In how many lines of the data below does the word "yellow" appear? Reply with the number and nothing more.

#### [Exercise data]
━━━━━━━━━━

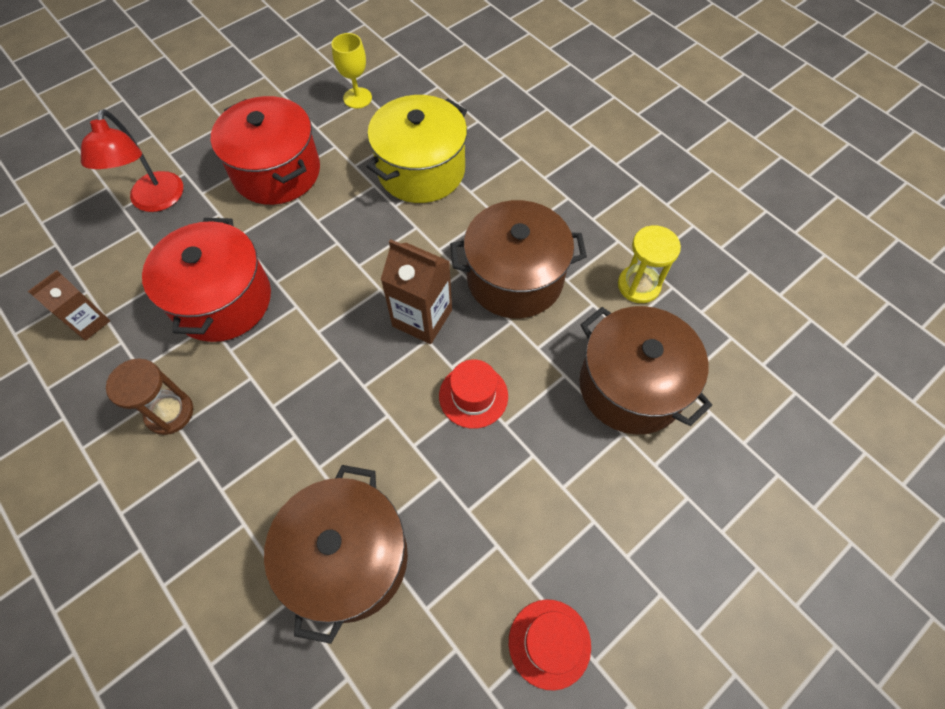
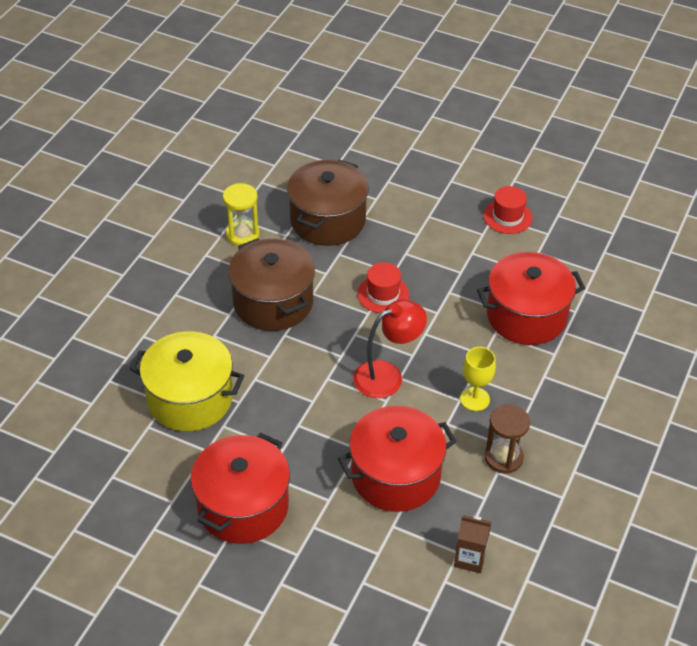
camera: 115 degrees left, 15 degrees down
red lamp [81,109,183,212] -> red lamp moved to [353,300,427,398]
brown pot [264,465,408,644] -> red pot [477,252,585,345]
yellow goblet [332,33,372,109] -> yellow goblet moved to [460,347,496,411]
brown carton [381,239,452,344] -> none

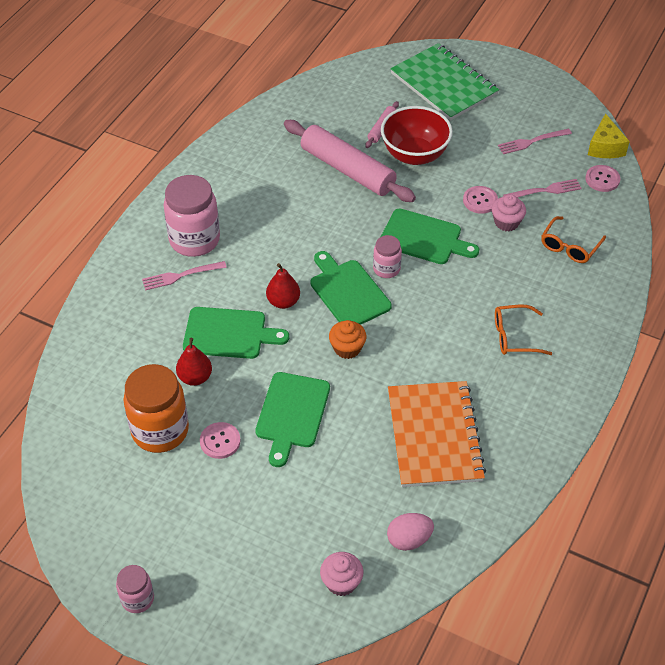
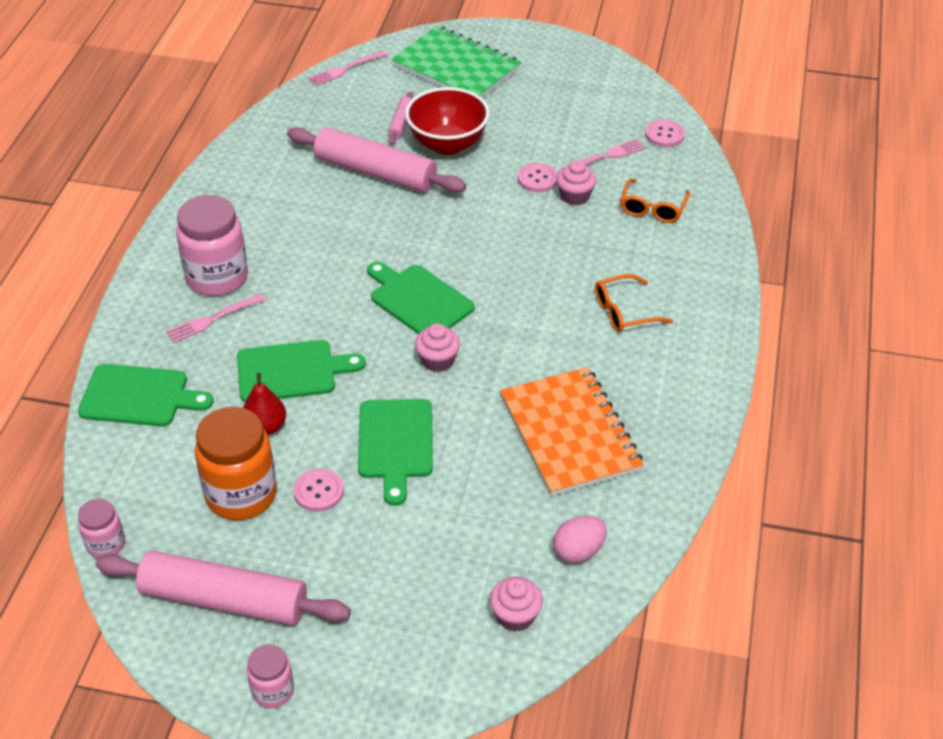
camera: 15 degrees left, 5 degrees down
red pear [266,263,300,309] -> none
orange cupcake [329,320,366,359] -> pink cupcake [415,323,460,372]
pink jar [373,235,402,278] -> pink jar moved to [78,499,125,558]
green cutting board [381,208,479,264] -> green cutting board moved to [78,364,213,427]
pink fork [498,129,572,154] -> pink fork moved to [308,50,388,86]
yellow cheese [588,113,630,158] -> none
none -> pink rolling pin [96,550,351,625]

━━━━━━━━━━

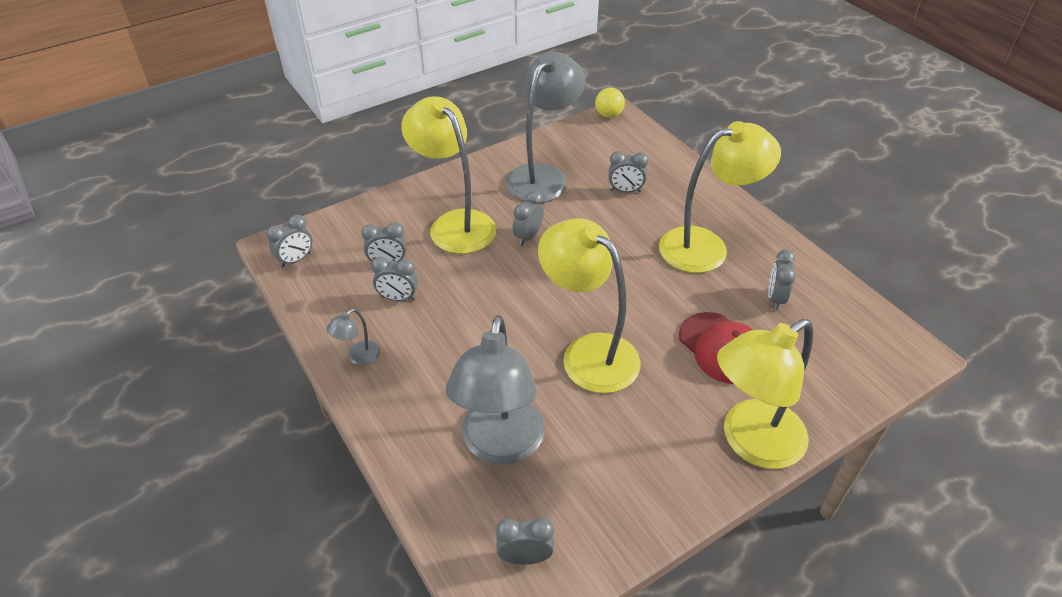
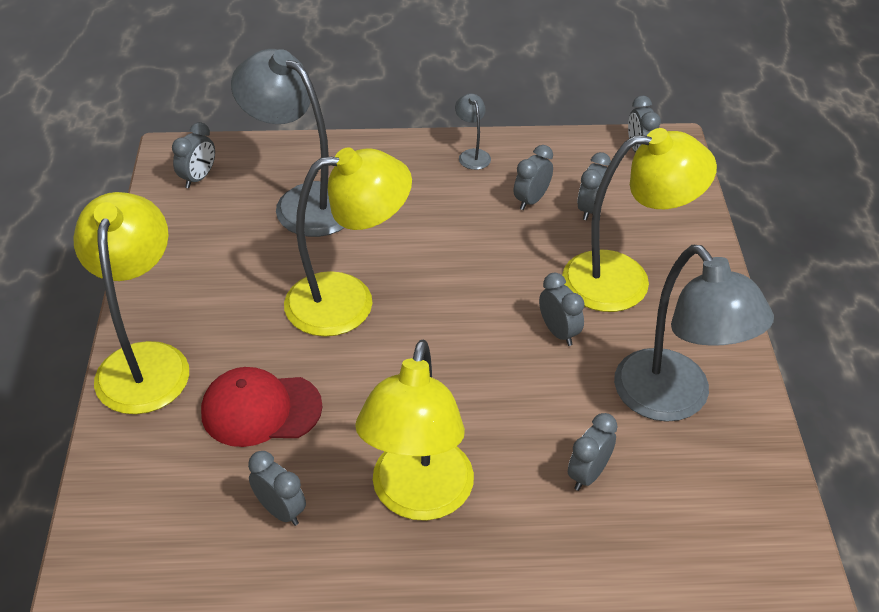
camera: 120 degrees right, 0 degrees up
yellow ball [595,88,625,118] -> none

━━━━━━━━━━

#### [Output below]
3